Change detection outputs

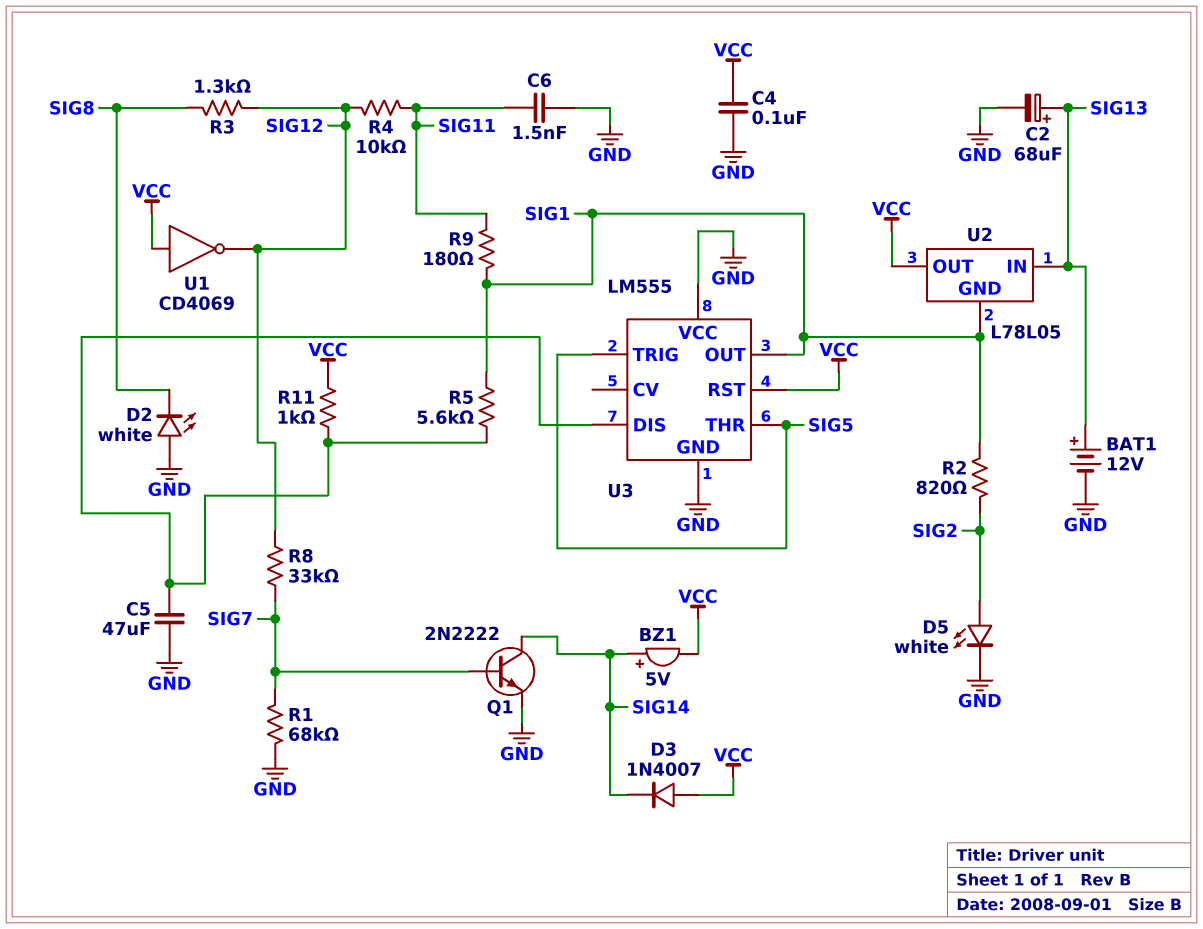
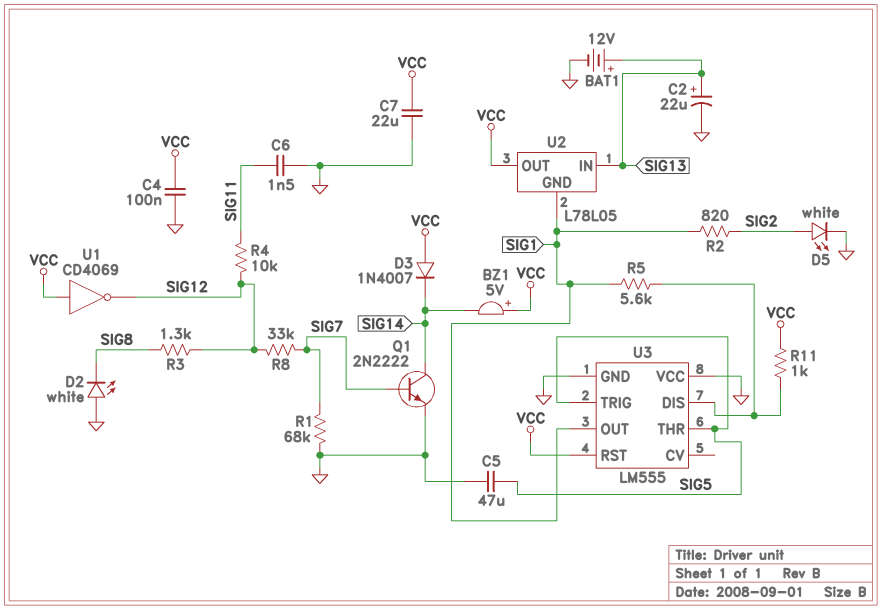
BZ1: buzzer 5V (plus SIG14, minus VCC) -> buzzer 5V (plus VCC, minus SIG14)
C2: 68uF (plus SIG13, minus GND) -> 22uF (plus SIG13, minus GND)
C5: 47uF (GND, U3/DIS) -> 47uF (GND, SIG5)
C7: none -> 22uF (GND, VCC)
R9: 180 (SIG1, SIG11) -> none

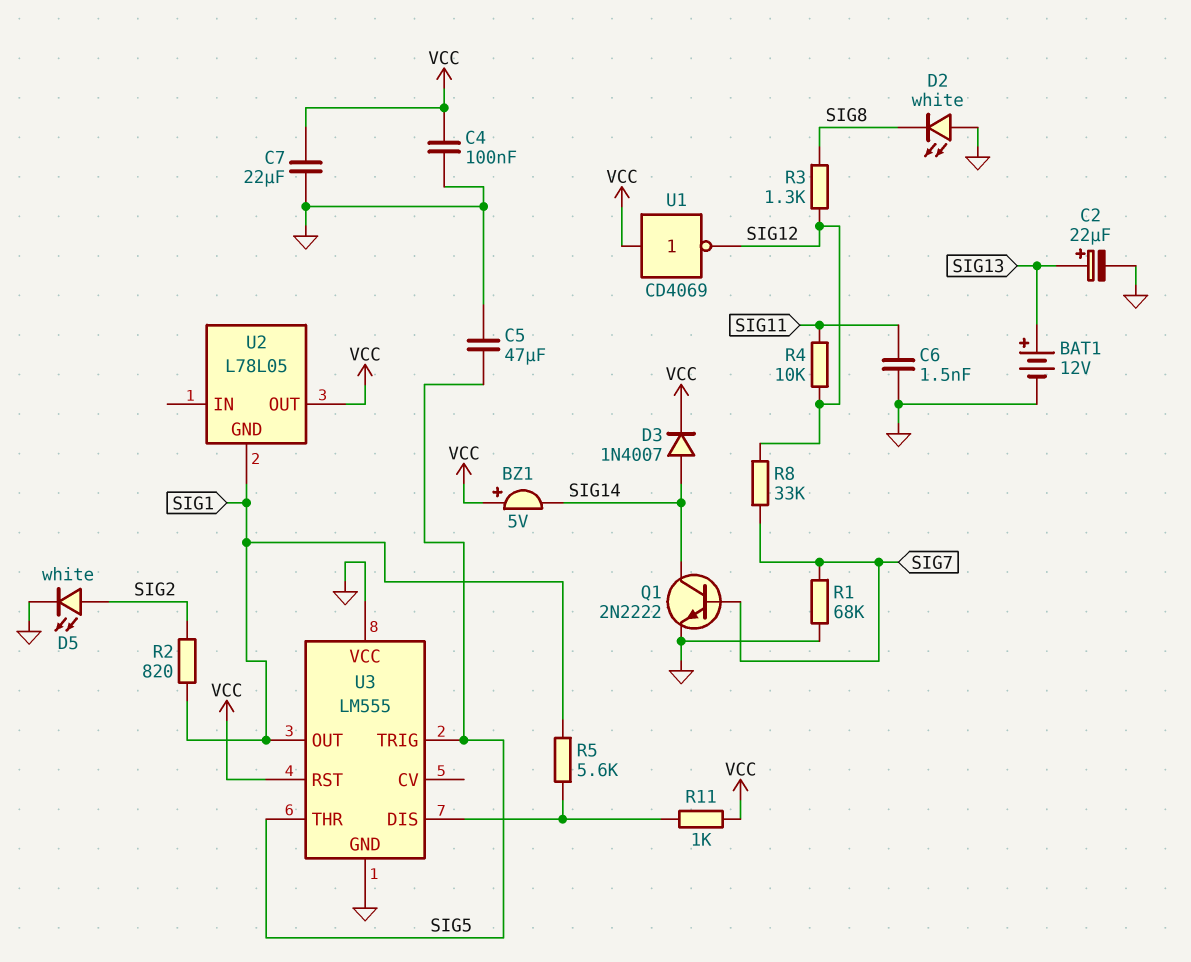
D3: diode 1N4007 (A VCC, K SIG14) -> diode 1N4007 (A SIG14, K VCC)
U2 pin IN: SIG13 -> none

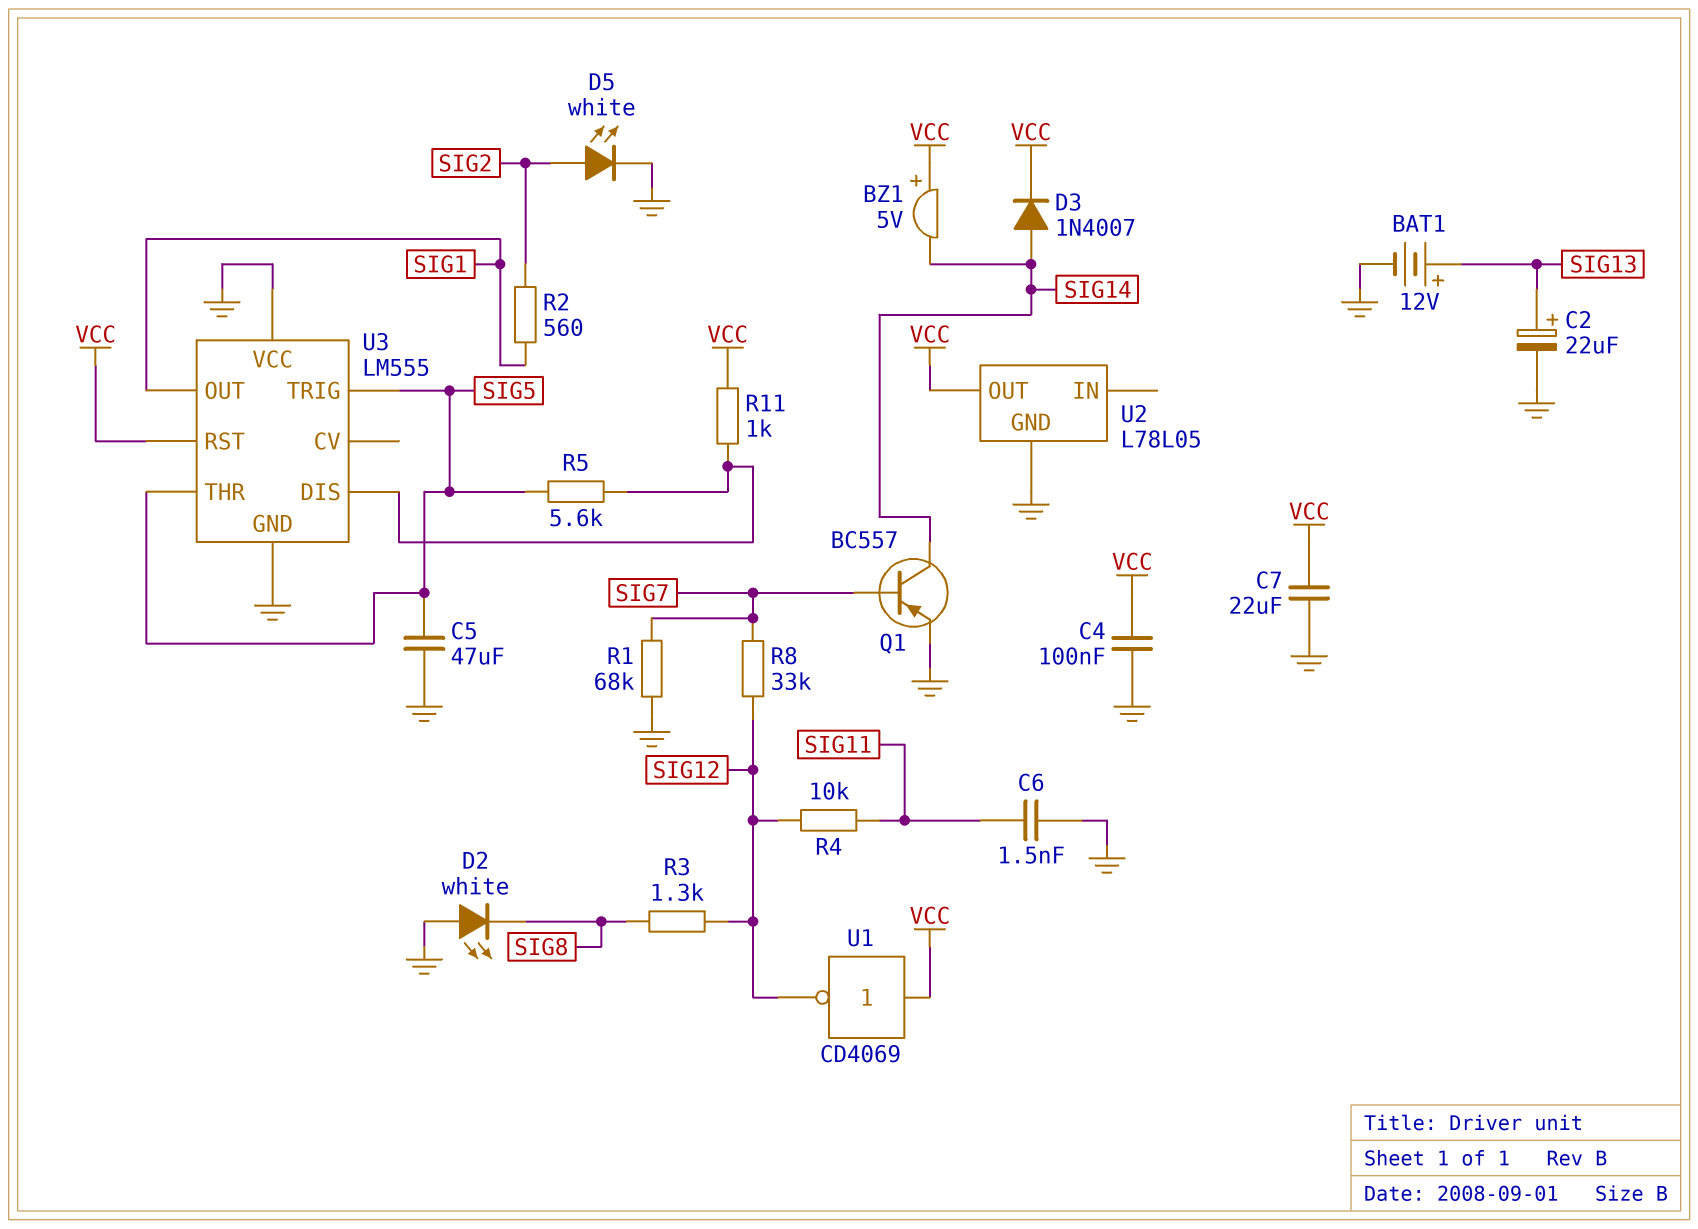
Q1: NPN 2N2222 (B SIG7, C SIG14, E GND) -> PNP BC557 (B SIG7, C SIG14, E GND)
R2: 820 (SIG1, SIG2) -> 560 (SIG1, SIG2)
R5: 5.6k (SIG1, U3/DIS) -> 5.6k (SIG5, U3/DIS)
U2 pin GND: SIG1 -> GND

▶ **About this task**
Say how many lines of the records include the word "none", and give nothing but the number.

▶ **Output below**
3